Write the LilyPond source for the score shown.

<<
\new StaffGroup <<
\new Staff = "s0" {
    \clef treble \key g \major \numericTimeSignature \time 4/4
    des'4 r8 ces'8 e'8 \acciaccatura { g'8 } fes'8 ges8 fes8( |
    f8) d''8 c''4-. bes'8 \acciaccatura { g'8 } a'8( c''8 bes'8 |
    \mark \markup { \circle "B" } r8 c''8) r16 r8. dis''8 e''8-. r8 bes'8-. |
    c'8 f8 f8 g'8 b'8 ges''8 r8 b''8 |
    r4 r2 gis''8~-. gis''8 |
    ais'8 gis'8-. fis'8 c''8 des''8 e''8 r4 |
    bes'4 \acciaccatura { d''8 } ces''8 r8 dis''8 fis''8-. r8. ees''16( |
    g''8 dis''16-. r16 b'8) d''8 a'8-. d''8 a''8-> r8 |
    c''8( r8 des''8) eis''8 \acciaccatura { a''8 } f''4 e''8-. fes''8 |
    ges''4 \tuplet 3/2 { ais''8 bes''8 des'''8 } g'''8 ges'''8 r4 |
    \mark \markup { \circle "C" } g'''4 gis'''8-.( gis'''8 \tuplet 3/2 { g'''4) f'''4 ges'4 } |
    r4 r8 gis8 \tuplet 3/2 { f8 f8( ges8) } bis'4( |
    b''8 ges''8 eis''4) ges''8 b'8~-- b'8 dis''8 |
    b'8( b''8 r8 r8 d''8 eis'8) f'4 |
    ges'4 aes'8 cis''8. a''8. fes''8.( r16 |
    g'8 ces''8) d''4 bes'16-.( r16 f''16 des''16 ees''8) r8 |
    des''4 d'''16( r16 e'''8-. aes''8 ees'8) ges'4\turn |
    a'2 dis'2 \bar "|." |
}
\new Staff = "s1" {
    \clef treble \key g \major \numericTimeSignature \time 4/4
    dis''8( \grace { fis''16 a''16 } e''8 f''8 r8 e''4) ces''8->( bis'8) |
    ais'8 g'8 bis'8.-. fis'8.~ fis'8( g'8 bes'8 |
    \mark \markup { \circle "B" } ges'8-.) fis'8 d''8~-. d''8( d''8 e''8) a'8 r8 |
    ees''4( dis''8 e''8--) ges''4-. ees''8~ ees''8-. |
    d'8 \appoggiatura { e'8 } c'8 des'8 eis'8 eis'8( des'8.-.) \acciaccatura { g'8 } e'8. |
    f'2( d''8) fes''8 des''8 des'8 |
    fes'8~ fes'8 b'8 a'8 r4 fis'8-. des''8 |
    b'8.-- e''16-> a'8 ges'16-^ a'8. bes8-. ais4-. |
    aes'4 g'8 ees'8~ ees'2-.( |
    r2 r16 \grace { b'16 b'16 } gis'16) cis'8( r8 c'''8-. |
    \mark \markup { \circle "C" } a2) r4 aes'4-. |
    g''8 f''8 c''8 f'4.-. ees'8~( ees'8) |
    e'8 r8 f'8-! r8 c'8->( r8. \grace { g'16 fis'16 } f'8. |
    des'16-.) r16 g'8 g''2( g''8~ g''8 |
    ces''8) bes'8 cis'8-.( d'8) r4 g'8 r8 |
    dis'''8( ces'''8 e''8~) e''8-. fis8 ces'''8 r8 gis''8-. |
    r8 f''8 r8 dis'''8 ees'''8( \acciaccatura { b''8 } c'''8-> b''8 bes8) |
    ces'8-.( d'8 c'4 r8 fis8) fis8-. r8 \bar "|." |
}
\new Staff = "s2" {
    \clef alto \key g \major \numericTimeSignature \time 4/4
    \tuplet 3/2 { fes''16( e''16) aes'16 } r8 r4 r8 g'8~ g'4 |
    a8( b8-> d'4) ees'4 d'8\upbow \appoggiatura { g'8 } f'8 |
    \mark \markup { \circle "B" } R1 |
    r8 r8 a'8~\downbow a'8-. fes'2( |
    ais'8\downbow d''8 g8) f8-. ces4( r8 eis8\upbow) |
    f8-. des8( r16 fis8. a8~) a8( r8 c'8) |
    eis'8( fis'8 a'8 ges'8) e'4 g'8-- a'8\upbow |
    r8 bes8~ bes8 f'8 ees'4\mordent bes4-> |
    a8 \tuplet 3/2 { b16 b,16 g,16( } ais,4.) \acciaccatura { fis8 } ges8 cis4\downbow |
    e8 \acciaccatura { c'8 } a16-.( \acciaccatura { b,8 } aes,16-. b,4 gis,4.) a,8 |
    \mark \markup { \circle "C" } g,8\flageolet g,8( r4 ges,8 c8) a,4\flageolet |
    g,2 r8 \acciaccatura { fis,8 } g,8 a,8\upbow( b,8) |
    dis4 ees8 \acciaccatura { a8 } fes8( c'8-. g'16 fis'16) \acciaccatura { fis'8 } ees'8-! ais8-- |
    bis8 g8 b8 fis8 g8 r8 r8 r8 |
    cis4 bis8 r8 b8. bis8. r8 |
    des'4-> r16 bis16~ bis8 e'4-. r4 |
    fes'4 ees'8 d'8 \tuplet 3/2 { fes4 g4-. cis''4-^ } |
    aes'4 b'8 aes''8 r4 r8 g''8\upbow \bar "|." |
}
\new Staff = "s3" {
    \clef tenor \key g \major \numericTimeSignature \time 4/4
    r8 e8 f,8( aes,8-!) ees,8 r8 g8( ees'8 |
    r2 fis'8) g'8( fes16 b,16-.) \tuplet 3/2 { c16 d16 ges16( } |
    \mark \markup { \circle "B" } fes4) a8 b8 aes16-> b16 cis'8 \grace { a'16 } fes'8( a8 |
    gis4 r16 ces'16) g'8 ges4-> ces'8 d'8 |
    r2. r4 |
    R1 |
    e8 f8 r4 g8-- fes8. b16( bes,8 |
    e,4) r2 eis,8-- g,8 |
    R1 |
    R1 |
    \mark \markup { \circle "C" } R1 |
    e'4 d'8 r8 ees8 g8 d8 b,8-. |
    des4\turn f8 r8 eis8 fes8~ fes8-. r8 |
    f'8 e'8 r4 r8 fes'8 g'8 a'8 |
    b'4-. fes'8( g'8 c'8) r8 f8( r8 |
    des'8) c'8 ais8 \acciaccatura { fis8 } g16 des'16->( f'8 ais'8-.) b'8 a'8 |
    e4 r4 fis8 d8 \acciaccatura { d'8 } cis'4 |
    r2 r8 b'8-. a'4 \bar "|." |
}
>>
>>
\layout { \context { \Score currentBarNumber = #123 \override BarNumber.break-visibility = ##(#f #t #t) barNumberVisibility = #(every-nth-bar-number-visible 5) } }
◇ ◇ ◇
- **Task objective**
Find each line in the listing above that contains the word "mark" and copy those lines out.

- **Result**
    \mark \markup { \circle "B" } r8 c''8) r16 r8. dis''8 e''8-. r8 bes'8-. |
    \mark \markup { \circle "C" } g'''4 gis'''8-.( gis'''8 \tuplet 3/2 { g'''4) f'''4 ges'4 } |
    \mark \markup { \circle "B" } ges'8-.) fis'8 d''8~-. d''8( d''8 e''8) a'8 r8 |
    \mark \markup { \circle "C" } a2) r4 aes'4-. |
    \mark \markup { \circle "B" } R1 |
    \mark \markup { \circle "C" } g,8\flageolet g,8( r4 ges,8 c8) a,4\flageolet |
    \mark \markup { \circle "B" } fes4) a8 b8 aes16-> b16 cis'8 \grace { a'16 } fes'8( a8 |
    \mark \markup { \circle "C" } R1 |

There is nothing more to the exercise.